Return each line of the data below that contains the string "kern".

Some records —
********************

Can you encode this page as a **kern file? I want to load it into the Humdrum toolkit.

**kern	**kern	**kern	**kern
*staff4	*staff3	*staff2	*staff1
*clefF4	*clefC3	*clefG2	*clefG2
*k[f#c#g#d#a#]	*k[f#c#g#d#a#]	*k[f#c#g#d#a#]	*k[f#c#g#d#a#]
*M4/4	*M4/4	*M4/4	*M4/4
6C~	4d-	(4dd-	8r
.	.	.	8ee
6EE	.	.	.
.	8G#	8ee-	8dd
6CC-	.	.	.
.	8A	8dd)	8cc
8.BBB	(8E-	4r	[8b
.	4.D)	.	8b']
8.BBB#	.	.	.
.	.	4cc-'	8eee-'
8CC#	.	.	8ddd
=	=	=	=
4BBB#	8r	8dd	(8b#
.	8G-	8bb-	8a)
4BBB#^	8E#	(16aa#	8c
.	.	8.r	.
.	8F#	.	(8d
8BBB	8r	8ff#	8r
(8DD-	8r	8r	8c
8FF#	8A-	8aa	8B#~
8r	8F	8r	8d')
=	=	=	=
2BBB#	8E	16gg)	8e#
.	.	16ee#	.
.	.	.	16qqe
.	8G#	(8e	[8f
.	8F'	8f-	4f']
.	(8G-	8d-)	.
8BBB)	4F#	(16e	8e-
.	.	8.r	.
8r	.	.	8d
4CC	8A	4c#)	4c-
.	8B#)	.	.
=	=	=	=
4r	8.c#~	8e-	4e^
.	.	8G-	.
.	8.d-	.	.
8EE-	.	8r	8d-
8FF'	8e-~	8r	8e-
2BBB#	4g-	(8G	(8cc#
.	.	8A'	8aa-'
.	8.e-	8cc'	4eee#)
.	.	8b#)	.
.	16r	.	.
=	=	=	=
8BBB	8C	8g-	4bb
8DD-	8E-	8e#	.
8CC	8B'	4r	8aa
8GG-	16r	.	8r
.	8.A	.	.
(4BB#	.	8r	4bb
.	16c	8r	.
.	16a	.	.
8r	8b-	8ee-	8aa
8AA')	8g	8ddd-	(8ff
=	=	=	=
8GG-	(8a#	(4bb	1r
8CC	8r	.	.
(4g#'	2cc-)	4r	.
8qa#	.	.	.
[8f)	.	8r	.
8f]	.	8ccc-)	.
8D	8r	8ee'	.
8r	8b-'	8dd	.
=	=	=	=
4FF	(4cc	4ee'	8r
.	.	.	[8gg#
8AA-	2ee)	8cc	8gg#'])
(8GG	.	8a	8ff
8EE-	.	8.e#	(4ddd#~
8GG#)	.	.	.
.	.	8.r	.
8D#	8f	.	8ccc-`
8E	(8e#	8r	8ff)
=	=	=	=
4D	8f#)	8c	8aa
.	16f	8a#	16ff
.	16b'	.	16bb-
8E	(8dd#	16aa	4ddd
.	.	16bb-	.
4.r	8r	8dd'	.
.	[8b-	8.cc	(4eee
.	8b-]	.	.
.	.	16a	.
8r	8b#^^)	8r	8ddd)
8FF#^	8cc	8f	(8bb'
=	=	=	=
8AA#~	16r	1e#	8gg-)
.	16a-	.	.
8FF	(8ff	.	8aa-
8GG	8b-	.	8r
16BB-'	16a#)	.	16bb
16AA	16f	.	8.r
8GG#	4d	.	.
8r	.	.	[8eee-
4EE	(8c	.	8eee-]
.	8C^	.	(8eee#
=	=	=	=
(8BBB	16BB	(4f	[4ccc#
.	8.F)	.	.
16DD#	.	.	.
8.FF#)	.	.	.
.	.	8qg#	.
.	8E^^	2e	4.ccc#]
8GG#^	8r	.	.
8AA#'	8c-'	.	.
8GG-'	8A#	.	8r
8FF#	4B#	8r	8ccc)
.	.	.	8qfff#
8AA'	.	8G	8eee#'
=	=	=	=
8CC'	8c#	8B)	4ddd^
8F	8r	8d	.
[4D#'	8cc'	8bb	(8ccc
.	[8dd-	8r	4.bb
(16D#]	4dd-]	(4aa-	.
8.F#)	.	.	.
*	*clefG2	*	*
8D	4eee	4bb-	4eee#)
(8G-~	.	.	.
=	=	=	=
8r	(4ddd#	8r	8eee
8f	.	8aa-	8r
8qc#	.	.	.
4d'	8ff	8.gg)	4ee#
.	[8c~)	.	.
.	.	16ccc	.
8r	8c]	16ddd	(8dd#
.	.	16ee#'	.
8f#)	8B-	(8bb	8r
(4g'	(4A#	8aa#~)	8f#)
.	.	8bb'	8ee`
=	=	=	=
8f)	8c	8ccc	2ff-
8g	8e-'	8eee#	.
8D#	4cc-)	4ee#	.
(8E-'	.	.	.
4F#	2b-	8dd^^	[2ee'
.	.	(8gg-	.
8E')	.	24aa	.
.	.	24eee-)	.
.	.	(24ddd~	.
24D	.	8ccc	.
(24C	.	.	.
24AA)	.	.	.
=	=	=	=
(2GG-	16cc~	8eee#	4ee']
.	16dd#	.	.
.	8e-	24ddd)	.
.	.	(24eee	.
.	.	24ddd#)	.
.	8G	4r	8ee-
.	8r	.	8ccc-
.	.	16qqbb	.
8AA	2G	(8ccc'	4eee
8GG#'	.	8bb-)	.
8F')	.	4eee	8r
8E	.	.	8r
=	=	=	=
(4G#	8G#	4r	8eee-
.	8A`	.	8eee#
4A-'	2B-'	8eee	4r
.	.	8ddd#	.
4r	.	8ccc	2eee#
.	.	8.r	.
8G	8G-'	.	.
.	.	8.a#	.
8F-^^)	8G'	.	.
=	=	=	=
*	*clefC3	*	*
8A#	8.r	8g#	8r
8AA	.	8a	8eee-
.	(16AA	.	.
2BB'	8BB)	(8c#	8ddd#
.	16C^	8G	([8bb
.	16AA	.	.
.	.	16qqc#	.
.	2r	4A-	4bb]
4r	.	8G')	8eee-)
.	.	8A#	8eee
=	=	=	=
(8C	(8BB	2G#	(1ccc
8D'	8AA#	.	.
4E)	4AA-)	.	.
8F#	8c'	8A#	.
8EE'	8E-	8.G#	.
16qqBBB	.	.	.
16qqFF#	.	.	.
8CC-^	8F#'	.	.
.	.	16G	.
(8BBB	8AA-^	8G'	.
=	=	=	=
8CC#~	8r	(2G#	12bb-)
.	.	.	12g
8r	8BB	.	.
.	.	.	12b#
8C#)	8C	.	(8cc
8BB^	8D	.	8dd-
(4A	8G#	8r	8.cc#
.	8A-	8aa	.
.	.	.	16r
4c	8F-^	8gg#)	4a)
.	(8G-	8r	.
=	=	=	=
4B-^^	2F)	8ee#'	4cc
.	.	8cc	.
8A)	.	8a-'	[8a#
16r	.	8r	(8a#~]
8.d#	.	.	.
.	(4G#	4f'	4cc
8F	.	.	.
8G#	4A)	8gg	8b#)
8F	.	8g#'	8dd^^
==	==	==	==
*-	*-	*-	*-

********************

Correct output —
Can you encode this page as a **kern file? I want to load it into the Humdrum toolkit.
**kern	**kern	**kern	**kern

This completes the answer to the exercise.